Problem description: Please output exactly the part of the records below that opens with the line containing "BT1: 3.7V (plus" and closes with the line containing "C3: 680uF (AGND, VBAT)", both lines included, and nothing else.

[Version comparison data]
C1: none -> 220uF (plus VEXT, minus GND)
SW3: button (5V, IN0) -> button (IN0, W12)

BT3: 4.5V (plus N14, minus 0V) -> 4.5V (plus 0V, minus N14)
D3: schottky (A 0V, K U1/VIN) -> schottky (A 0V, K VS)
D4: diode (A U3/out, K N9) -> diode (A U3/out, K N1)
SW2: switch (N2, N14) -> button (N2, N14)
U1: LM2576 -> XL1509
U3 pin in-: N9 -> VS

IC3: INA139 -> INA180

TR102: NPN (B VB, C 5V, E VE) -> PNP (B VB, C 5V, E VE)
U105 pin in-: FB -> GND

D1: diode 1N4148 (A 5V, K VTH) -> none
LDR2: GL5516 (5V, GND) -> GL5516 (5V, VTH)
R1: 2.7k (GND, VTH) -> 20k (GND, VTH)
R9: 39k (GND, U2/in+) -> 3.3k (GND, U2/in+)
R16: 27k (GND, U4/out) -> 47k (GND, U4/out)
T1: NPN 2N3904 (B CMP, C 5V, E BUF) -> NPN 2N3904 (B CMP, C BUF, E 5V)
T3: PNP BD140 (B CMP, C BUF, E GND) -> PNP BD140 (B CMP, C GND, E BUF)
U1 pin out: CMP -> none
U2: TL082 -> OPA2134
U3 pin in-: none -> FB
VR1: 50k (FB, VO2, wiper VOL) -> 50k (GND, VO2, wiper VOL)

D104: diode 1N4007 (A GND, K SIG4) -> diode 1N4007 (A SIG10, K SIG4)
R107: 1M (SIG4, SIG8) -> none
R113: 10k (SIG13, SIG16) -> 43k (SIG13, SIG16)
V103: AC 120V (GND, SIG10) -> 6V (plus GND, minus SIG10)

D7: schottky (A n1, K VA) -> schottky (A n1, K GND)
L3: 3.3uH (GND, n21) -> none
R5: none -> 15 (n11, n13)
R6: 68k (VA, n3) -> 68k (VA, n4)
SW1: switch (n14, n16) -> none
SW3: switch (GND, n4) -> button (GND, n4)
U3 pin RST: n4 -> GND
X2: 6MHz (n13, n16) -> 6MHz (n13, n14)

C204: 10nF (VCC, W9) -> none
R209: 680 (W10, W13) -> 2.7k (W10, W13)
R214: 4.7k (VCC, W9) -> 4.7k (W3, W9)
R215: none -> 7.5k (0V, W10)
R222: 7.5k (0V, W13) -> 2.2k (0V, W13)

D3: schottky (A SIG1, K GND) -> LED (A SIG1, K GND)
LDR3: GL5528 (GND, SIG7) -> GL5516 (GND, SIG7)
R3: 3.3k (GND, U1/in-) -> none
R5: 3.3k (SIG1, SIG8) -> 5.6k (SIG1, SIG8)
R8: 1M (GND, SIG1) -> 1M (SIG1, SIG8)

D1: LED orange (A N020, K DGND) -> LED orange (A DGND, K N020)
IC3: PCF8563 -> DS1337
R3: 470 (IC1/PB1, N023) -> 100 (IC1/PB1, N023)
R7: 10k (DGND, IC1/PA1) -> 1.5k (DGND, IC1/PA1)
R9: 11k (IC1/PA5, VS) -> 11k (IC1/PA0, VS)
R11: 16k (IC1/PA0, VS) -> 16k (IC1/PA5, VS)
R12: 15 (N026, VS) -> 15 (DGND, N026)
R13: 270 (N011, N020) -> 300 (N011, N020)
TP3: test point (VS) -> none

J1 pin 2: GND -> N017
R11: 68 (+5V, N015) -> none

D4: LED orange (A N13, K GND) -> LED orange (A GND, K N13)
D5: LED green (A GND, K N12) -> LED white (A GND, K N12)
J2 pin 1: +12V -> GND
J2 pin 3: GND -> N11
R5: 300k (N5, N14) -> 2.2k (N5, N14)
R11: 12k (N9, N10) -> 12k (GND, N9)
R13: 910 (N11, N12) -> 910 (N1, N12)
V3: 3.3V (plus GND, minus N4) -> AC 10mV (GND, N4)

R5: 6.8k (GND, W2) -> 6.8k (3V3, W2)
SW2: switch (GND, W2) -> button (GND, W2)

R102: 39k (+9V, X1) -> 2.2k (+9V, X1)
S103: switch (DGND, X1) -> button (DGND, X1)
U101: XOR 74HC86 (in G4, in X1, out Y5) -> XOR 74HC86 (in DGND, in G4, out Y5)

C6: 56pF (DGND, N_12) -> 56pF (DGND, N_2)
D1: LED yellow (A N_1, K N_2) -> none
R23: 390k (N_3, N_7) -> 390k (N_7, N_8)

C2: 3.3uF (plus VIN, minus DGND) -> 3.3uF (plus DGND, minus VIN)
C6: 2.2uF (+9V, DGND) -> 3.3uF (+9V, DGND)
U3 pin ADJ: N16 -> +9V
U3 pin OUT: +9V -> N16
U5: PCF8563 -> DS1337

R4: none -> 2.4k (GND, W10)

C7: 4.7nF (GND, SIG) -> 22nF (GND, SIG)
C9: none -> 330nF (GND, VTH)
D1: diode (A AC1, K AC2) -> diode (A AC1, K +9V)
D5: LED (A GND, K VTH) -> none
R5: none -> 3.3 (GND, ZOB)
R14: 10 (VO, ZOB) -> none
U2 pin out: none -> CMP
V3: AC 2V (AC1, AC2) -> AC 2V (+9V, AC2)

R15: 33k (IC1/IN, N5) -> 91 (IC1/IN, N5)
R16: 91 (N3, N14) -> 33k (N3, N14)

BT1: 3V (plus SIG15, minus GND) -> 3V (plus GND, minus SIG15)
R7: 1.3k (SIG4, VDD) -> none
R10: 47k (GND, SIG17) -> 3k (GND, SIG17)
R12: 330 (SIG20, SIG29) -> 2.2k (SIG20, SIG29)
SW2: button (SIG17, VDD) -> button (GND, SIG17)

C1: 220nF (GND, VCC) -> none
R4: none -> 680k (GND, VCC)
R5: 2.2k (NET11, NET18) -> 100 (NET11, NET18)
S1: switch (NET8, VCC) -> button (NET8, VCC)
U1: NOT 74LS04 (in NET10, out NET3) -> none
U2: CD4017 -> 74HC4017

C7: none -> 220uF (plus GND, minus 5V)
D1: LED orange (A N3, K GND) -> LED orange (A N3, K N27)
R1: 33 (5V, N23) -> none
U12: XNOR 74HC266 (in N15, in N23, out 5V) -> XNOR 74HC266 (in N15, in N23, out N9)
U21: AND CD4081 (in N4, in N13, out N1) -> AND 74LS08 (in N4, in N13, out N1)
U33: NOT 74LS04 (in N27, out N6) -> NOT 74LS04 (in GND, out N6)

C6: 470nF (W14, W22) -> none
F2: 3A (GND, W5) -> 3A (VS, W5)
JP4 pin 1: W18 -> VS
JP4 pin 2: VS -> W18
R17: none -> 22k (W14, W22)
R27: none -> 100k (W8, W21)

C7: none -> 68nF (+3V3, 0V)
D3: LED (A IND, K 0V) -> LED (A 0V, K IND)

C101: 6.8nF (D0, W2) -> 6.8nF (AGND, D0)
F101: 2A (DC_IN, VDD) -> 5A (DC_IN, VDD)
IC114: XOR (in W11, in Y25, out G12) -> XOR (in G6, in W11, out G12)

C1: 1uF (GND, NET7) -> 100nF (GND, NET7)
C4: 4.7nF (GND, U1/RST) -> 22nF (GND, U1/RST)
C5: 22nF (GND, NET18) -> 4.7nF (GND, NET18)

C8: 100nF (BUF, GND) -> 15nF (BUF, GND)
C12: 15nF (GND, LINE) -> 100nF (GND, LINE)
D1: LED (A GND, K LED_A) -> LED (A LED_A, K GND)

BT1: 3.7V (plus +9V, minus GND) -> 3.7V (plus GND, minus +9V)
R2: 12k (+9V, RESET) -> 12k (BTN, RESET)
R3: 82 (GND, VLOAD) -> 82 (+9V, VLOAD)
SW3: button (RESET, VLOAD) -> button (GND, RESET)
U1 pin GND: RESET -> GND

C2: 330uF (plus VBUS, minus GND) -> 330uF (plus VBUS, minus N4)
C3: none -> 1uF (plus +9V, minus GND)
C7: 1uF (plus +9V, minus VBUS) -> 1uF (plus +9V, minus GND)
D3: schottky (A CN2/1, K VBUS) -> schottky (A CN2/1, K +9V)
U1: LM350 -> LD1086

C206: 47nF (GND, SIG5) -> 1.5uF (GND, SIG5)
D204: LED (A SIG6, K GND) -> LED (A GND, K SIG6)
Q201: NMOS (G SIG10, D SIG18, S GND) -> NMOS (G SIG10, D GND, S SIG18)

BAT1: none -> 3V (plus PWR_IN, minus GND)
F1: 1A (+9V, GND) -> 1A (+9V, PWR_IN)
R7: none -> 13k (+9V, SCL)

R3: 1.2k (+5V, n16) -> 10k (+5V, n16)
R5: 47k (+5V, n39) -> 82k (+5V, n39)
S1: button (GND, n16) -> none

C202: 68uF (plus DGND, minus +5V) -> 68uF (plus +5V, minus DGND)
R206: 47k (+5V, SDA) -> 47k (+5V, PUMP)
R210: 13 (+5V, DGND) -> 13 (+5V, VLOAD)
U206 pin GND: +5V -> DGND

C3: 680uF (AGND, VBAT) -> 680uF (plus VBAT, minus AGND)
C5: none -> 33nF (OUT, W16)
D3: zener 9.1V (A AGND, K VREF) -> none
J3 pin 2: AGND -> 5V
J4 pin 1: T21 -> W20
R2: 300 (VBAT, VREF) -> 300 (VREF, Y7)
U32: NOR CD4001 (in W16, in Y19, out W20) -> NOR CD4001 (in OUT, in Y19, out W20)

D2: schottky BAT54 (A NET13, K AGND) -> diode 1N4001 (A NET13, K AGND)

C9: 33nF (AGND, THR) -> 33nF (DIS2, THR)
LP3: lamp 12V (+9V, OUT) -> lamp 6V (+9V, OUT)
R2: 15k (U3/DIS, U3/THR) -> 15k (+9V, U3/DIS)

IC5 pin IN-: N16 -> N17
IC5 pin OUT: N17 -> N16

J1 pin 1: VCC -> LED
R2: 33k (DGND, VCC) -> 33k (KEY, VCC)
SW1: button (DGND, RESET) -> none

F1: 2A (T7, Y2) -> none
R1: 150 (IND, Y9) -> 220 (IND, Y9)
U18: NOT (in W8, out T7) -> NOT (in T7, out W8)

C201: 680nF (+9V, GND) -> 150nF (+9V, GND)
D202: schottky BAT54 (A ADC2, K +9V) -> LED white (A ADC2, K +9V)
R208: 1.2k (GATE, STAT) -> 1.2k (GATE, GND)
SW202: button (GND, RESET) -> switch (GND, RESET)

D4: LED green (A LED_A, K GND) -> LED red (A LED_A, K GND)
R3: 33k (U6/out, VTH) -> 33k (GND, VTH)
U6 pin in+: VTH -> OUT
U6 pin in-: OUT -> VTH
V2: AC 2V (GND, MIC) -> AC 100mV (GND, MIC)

Answer to this task:
BT1: 3.7V (plus +9V, minus GND) -> 3.7V (plus GND, minus +9V)
R2: 12k (+9V, RESET) -> 12k (BTN, RESET)
R3: 82 (GND, VLOAD) -> 82 (+9V, VLOAD)
SW3: button (RESET, VLOAD) -> button (GND, RESET)
U1 pin GND: RESET -> GND

C2: 330uF (plus VBUS, minus GND) -> 330uF (plus VBUS, minus N4)
C3: none -> 1uF (plus +9V, minus GND)
C7: 1uF (plus +9V, minus VBUS) -> 1uF (plus +9V, minus GND)
D3: schottky (A CN2/1, K VBUS) -> schottky (A CN2/1, K +9V)
U1: LM350 -> LD1086

C206: 47nF (GND, SIG5) -> 1.5uF (GND, SIG5)
D204: LED (A SIG6, K GND) -> LED (A GND, K SIG6)
Q201: NMOS (G SIG10, D SIG18, S GND) -> NMOS (G SIG10, D GND, S SIG18)

BAT1: none -> 3V (plus PWR_IN, minus GND)
F1: 1A (+9V, GND) -> 1A (+9V, PWR_IN)
R7: none -> 13k (+9V, SCL)

R3: 1.2k (+5V, n16) -> 10k (+5V, n16)
R5: 47k (+5V, n39) -> 82k (+5V, n39)
S1: button (GND, n16) -> none

C202: 68uF (plus DGND, minus +5V) -> 68uF (plus +5V, minus DGND)
R206: 47k (+5V, SDA) -> 47k (+5V, PUMP)
R210: 13 (+5V, DGND) -> 13 (+5V, VLOAD)
U206 pin GND: +5V -> DGND

C3: 680uF (AGND, VBAT) -> 680uF (plus VBAT, minus AGND)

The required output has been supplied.